- EXERCISE REQUIREMENTS
From the items below, copy out each line in which the string "kern" appears.

Stored data
__________________________________________________
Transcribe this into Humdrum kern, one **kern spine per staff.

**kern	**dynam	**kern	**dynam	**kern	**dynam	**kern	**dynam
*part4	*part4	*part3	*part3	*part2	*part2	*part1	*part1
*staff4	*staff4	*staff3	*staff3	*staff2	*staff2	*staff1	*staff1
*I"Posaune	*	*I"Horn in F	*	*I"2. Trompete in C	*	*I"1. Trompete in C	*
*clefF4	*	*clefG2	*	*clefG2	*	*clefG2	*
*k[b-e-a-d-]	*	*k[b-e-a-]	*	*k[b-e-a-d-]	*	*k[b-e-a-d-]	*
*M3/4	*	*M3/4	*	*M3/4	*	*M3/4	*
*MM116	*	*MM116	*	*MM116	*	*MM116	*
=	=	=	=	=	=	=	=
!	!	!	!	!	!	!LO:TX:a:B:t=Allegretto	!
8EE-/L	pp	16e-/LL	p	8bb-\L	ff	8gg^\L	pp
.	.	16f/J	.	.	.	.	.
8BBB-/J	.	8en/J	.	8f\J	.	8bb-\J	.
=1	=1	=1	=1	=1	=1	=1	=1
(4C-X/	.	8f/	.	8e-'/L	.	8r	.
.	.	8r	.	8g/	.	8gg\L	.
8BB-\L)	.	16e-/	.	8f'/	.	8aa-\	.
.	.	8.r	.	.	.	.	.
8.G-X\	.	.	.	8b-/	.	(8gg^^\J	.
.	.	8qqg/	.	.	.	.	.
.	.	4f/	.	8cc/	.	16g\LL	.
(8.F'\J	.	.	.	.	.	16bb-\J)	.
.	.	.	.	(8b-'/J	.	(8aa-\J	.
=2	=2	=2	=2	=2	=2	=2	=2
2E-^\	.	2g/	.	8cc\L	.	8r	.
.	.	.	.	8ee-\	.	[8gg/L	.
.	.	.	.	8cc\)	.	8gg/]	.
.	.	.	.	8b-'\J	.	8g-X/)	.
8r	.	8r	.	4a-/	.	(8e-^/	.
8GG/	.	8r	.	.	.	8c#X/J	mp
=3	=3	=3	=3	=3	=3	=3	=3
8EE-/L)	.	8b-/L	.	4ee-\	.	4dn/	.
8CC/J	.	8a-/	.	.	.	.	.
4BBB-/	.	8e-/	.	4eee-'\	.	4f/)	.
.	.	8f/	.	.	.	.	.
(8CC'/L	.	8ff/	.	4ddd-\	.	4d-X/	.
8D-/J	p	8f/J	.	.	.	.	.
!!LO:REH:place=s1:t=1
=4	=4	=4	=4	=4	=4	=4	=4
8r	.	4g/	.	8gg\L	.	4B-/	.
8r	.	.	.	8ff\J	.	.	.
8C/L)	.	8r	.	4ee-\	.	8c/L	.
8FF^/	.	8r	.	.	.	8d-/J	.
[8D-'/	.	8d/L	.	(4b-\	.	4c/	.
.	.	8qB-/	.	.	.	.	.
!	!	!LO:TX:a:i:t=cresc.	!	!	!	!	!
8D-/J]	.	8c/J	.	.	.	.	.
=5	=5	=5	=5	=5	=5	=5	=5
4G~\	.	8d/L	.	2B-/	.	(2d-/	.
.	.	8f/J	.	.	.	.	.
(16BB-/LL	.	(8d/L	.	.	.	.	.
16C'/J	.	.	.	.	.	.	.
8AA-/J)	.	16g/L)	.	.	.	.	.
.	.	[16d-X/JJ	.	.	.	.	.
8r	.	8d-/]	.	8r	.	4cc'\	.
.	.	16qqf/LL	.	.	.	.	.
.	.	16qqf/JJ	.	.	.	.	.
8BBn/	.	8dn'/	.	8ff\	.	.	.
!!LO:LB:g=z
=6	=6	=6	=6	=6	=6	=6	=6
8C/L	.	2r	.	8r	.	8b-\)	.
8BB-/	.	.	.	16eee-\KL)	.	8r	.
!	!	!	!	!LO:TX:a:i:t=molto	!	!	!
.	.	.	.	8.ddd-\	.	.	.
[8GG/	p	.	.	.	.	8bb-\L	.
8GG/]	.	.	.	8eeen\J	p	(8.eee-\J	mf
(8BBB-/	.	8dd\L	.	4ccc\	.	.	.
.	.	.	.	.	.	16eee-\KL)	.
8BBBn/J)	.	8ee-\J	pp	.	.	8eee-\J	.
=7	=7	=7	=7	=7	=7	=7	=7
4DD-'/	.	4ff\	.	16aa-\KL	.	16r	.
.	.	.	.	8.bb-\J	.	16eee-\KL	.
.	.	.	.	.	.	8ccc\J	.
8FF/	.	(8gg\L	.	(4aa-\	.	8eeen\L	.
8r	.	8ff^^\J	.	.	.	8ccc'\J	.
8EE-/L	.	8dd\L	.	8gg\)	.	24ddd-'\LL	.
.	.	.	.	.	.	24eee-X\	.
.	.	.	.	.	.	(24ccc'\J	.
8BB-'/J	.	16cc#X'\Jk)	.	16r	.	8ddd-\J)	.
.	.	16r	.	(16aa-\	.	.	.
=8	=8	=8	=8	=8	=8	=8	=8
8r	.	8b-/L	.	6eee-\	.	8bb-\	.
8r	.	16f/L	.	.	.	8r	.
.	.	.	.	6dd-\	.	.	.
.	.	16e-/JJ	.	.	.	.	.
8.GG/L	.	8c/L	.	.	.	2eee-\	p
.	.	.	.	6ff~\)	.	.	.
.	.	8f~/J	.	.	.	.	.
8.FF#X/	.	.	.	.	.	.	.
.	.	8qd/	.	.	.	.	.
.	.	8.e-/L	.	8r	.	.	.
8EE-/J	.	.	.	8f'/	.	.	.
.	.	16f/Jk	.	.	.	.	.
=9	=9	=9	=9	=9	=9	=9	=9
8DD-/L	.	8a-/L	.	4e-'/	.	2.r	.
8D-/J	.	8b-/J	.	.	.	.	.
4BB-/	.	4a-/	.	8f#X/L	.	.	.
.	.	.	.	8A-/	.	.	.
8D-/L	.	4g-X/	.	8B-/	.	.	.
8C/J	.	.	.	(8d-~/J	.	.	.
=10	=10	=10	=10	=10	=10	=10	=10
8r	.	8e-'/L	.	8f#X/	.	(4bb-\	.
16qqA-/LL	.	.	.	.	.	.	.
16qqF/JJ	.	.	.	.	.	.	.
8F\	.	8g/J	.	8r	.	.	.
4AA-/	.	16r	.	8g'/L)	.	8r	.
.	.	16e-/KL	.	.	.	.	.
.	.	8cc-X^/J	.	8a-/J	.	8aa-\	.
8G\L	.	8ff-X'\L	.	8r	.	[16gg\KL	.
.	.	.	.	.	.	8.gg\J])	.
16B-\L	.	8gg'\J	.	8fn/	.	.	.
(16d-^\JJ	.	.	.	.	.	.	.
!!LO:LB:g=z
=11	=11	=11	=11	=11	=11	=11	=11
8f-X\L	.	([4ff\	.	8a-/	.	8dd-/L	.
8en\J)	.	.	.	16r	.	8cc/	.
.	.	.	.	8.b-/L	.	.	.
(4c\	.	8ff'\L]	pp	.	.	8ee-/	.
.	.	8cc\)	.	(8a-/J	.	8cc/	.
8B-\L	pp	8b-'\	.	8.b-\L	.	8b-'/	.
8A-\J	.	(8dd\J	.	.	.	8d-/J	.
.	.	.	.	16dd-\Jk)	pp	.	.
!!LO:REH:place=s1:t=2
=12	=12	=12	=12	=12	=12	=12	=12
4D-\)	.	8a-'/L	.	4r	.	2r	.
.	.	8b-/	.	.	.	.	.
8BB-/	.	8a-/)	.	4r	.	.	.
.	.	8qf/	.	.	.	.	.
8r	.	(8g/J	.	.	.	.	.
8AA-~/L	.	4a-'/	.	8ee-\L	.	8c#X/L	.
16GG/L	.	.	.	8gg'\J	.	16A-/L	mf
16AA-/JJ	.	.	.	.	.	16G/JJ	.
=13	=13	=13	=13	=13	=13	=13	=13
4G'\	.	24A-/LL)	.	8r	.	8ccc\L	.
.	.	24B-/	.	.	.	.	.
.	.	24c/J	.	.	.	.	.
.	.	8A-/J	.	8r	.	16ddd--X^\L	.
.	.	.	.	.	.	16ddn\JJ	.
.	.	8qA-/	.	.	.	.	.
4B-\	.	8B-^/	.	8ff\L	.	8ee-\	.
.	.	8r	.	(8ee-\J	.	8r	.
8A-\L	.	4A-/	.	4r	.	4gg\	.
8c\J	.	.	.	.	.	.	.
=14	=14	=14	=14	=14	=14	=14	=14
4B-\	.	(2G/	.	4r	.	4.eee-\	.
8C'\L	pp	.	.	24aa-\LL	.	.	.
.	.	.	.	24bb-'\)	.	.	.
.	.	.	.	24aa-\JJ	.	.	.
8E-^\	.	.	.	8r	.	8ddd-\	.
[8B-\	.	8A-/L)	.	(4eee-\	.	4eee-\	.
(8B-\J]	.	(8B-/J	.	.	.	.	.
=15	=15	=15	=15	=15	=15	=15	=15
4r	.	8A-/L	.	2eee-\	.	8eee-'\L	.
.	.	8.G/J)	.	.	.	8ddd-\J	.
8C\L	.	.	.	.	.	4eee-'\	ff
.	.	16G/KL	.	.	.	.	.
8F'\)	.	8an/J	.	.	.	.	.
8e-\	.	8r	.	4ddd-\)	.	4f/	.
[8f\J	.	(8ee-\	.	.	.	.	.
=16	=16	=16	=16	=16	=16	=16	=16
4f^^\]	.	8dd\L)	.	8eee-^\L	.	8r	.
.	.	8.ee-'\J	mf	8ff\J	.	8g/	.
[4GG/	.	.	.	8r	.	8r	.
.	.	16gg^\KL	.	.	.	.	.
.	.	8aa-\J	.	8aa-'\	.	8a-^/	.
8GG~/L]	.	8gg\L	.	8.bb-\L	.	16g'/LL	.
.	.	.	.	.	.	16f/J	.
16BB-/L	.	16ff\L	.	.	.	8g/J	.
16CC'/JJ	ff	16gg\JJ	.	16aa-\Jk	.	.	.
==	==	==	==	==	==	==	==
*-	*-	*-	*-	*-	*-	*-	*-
__________________________________________________
- ANSWER FOR THIS EXERCISE
Transcribe this into Humdrum kern, one **kern spine per staff.
**kern	**dynam	**kern	**dynam	**kern	**dynam	**kern	**dynam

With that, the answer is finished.